Problem requirements:
Leave every image out, and return the rest of the data word for word.

Extracted material:
════
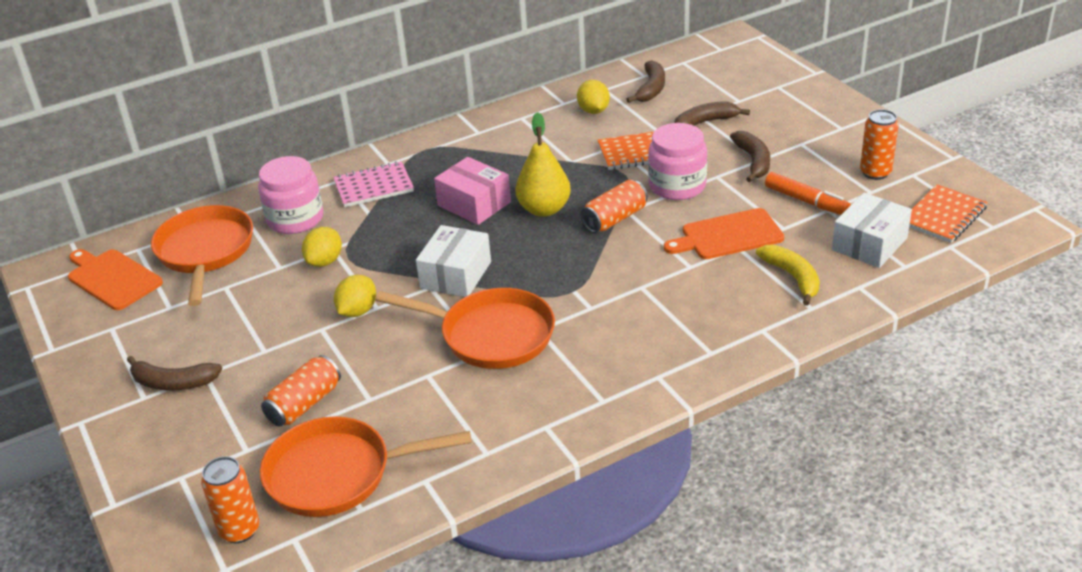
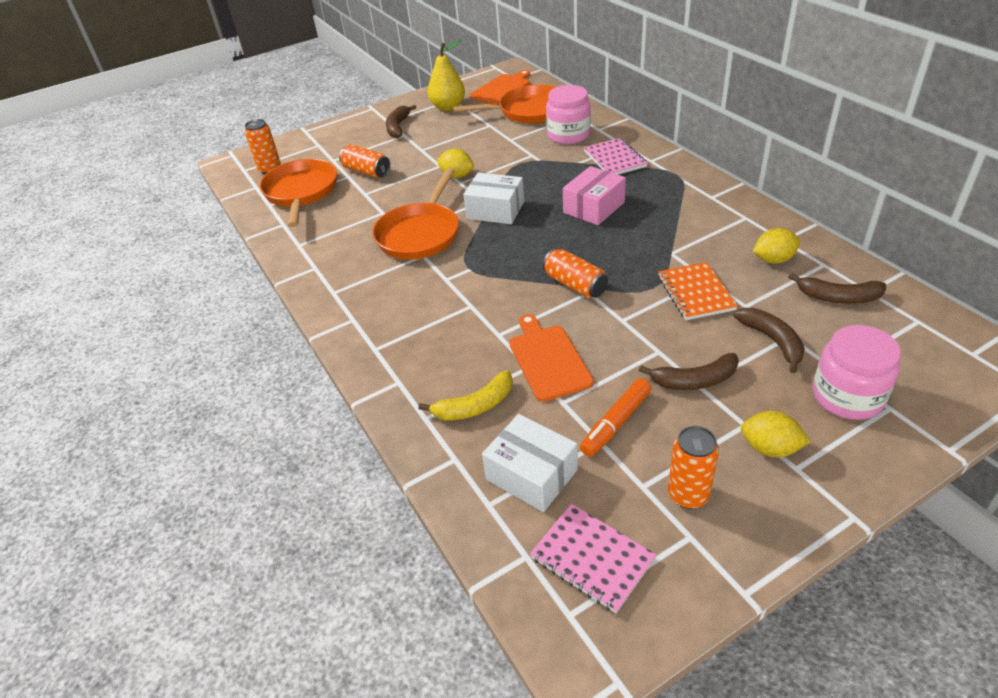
camera: 90 degrees right, 5 degrees up
(325, 261) = (516, 154): yellow lemon -> yellow lemon (770, 448)
(544, 209) = (588, 244): yellow pear -> yellow pear (448, 107)
(677, 186) = (636, 323): pink jar -> pink jar (847, 396)
(943, 216) = (592, 558): orange notebook -> pink notebook

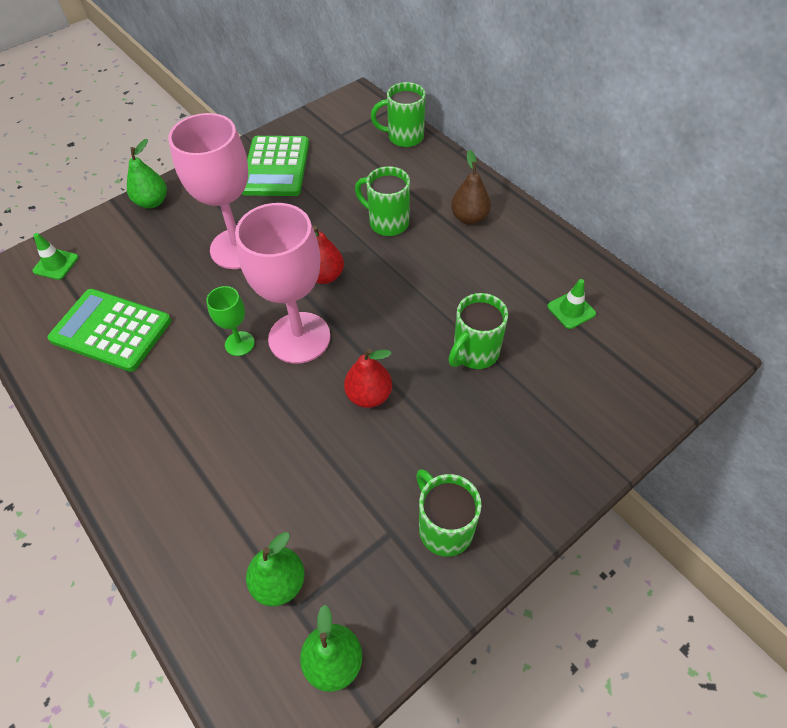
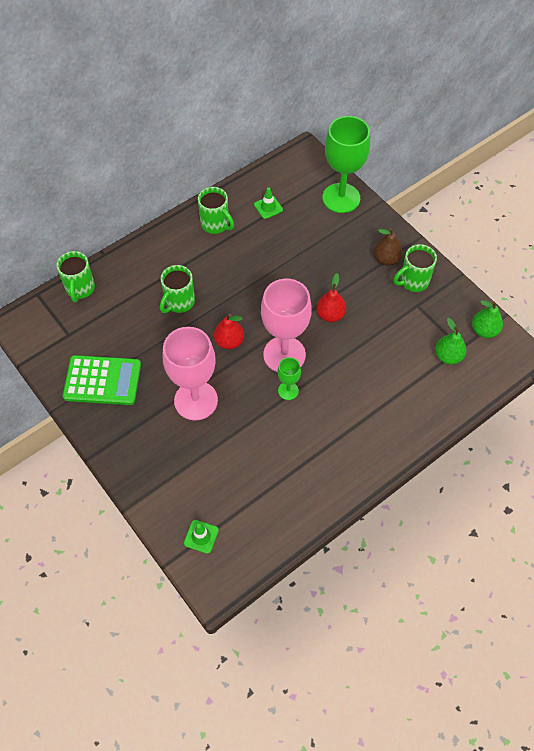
camera: 90 degrees left, 5 degrees up
(111, 330) = (273, 478): green calculator -> none
(152, 202) = (134, 473): green pear -> none
(469, 218) = (180, 252): brown pear -> brown pear (386, 259)
(474, 353) = (299, 259): green mug -> green mug (215, 224)
(616, 411) = (341, 198): none -> green goblet

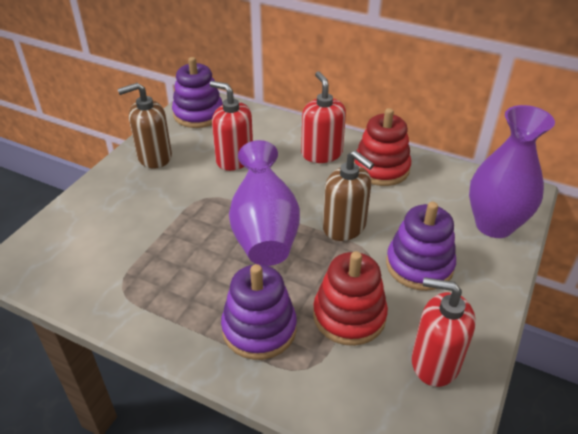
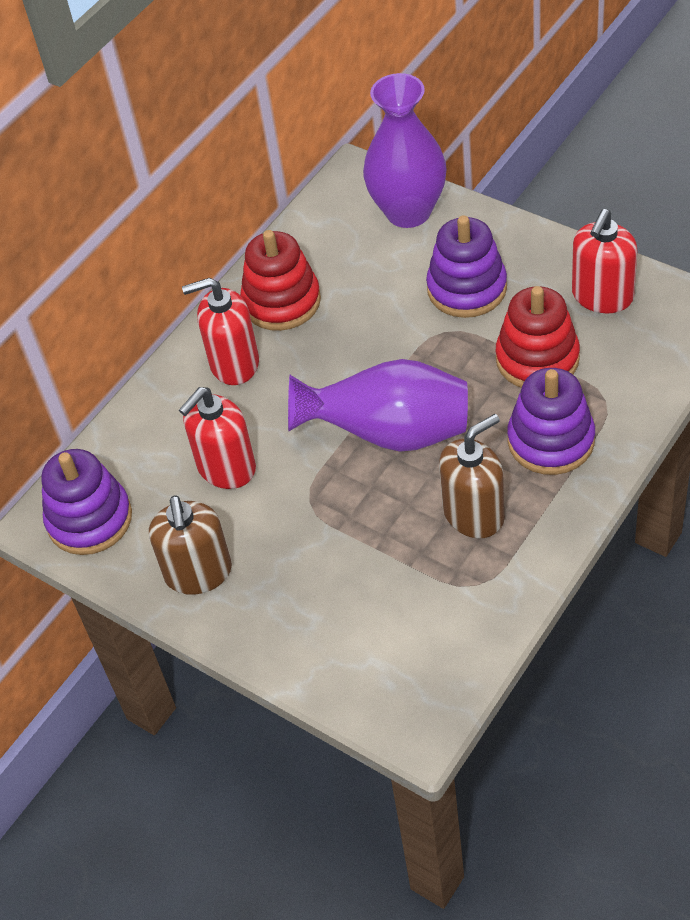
camera: 75 degrees left, 10 degrees up
(344, 227) = (393, 351): brown soap dispenser -> brown soap dispenser (474, 514)

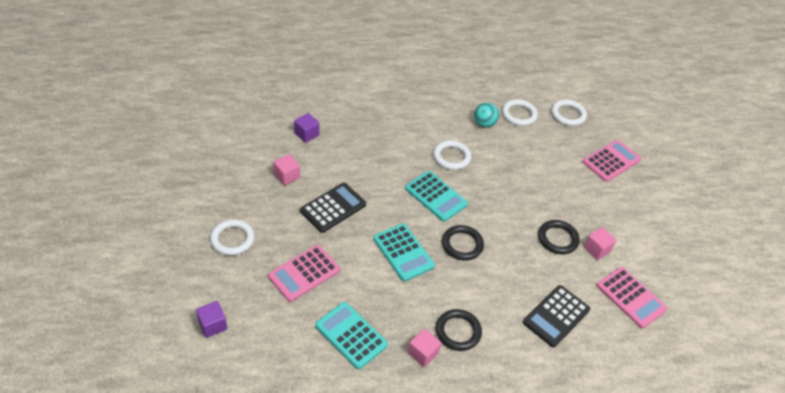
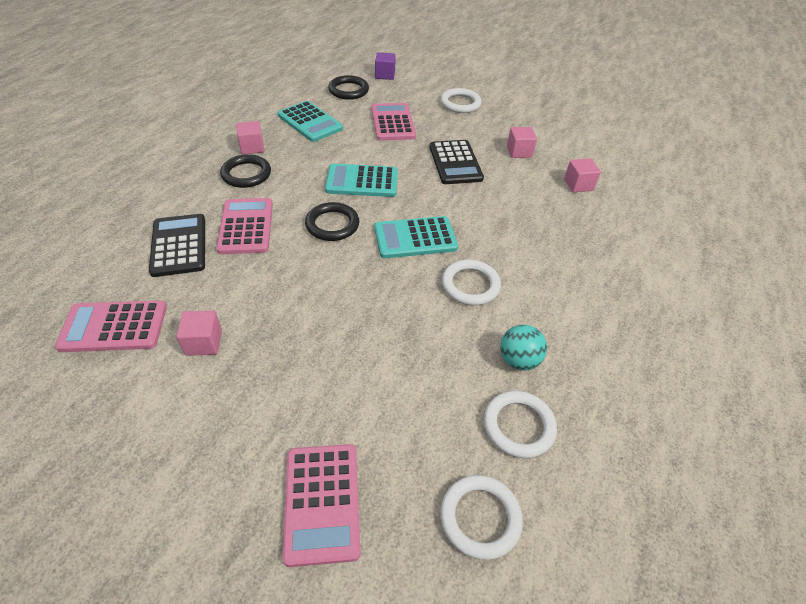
camera: 125 degrees right, 0 degrees up
(306, 134) = (578, 185): purple cube -> pink cube
(351, 335) = (310, 122): turquoise calculator -> turquoise calculator turned 60 degrees clockwise
(507, 291) = (246, 226): none -> pink calculator
(557, 239) = (258, 311): black ring -> black ring (348, 90)

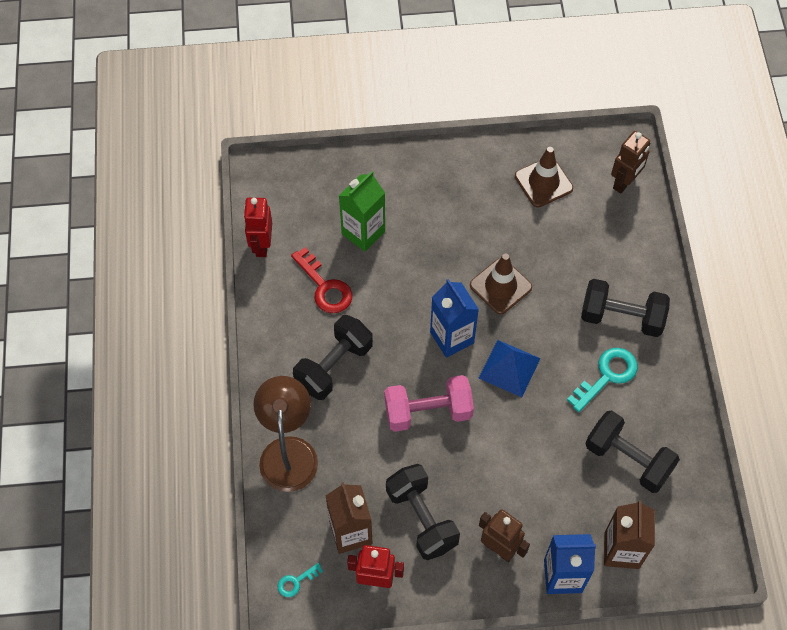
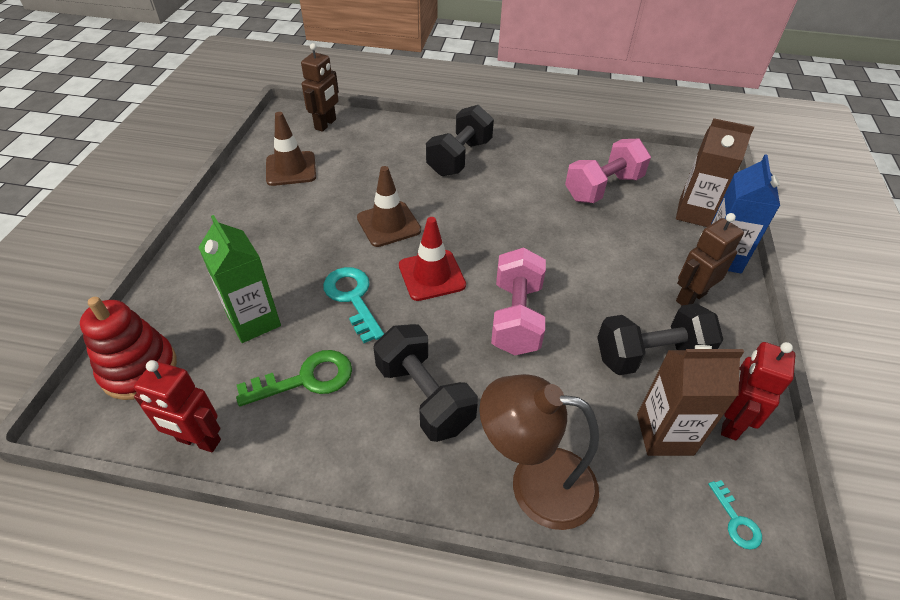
camera: 75 degrees left, 15 degrees down
(301, 184) = (139, 369): none -> red stacking toy
(325, 287) = (306, 379): red key -> green key
(452, 337) = (431, 275): blue carton -> red traffic cone
(509, 368) = (485, 240): blue pyramid -> none
(607, 376) = (515, 180): turquoise key -> turquoise key (352, 298)
(624, 182) = (326, 124): brown robot -> brown robot turned 60 degrees clockwise
(628, 459) = (603, 188): black dumbbell -> pink dumbbell

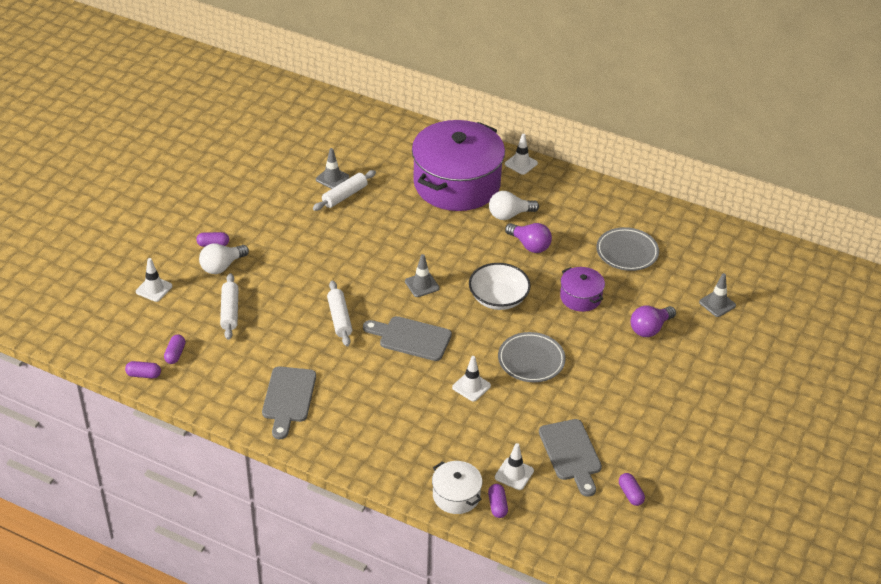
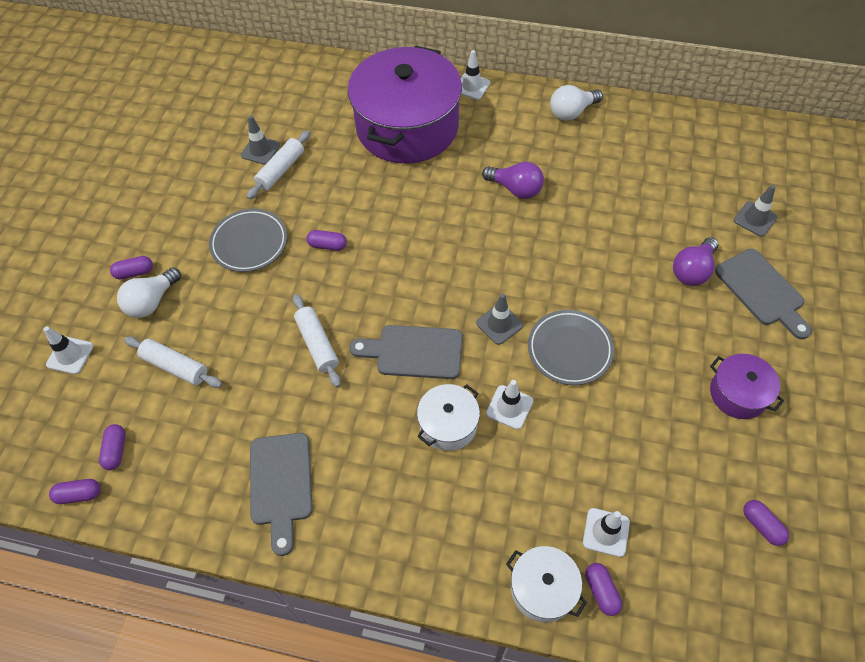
camera: 10 degrees left, 15 degrees up
(230, 311) = (175, 366): white rolling pin -> white rolling pin turned 45 degrees counterclockwise
(366, 255) = (327, 245): none -> purple capsule
(421, 388) = (448, 424): none -> white pot
(422, 285) = (405, 272): grey traffic cone -> grey traffic cone (499, 324)
(498, 298) = (502, 269): white bowl -> none
(509, 215) = (479, 154): white light bulb -> white light bulb (572, 112)
(571, 453) = (666, 480): grey cutting board -> grey cutting board (762, 291)
(580, 297) = (597, 246): purple pot -> purple pot (738, 393)
(627, 252) = (628, 174): grey plate -> grey plate (249, 243)

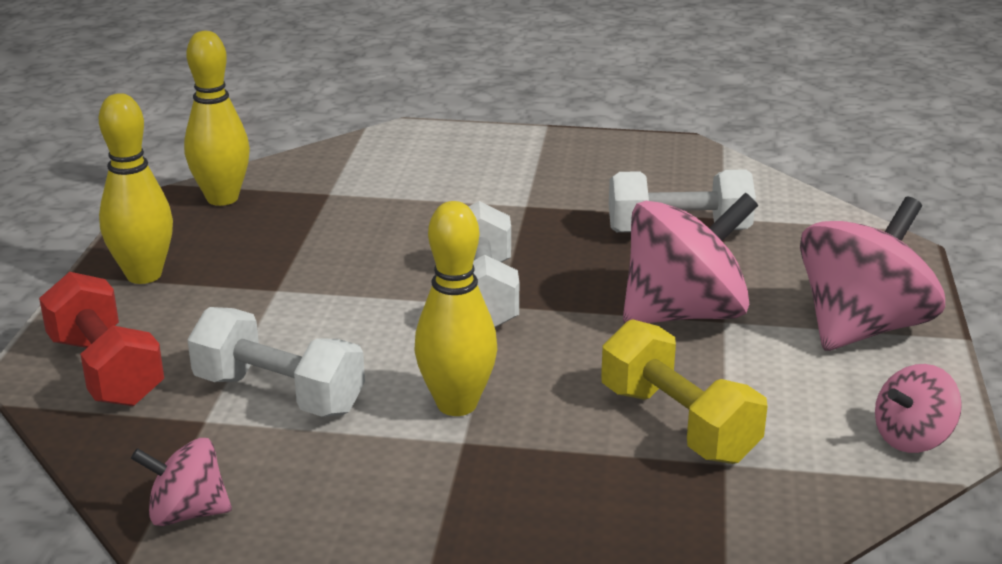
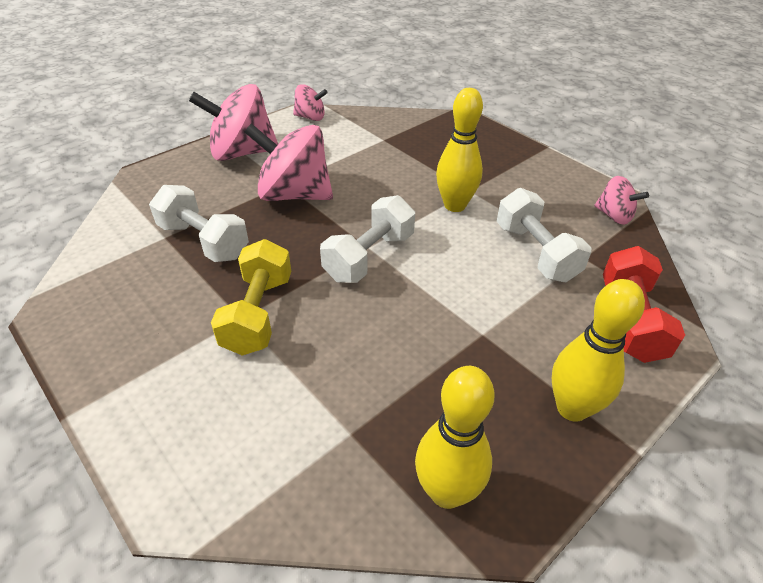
camera: 140 degrees left, 15 degrees up
(678, 424) = (378, 156): yellow dumbbell -> yellow dumbbell (258, 314)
════
Written reply:
camera: 90 degrees right, 5 degrees up
(325, 261) = (516, 154): yellow lemon -> yellow lemon (770, 448)
(544, 209) = (588, 244): yellow pear -> yellow pear (448, 107)
(677, 186) = (636, 323): pink jar -> pink jar (847, 396)
(943, 216) = (592, 558): orange notebook -> pink notebook

camera: 90 degrees left, 5 degrees up
(111, 330) = (273, 478): green calculator -> none
(152, 202) = (134, 473): green pear -> none
(469, 218) = (180, 252): brown pear -> brown pear (386, 259)
(474, 353) = (299, 259): green mug -> green mug (215, 224)
(616, 411) = (341, 198): none -> green goblet

camera: 75 degrees left, 10 degrees up
(344, 227) = (393, 351): brown soap dispenser -> brown soap dispenser (474, 514)

camera: 125 degrees right, 0 degrees up
(306, 134) = (578, 185): purple cube -> pink cube
(351, 335) = (310, 122): turquoise calculator -> turquoise calculator turned 60 degrees clockwise
(507, 291) = (246, 226): none -> pink calculator
(557, 239) = (258, 311): black ring -> black ring (348, 90)

camera: 75 degrees left, 15 degrees down
(301, 184) = (139, 369): none -> red stacking toy
(325, 287) = (306, 379): red key -> green key
(452, 337) = (431, 275): blue carton -> red traffic cone
(509, 368) = (485, 240): blue pyramid -> none
(607, 376) = (515, 180): turquoise key -> turquoise key (352, 298)
(624, 182) = (326, 124): brown robot -> brown robot turned 60 degrees clockwise
(628, 459) = (603, 188): black dumbbell -> pink dumbbell

camera: 10 degrees left, 15 degrees up
(230, 311) = (175, 366): white rolling pin -> white rolling pin turned 45 degrees counterclockwise
(366, 255) = (327, 245): none -> purple capsule
(421, 388) = (448, 424): none -> white pot
(422, 285) = (405, 272): grey traffic cone -> grey traffic cone (499, 324)
(498, 298) = (502, 269): white bowl -> none
(509, 215) = (479, 154): white light bulb -> white light bulb (572, 112)
(571, 453) = (666, 480): grey cutting board -> grey cutting board (762, 291)
(580, 297) = (597, 246): purple pot -> purple pot (738, 393)
(627, 252) = (628, 174): grey plate -> grey plate (249, 243)

camera: 140 degrees left, 15 degrees up
(678, 424) = (378, 156): yellow dumbbell -> yellow dumbbell (258, 314)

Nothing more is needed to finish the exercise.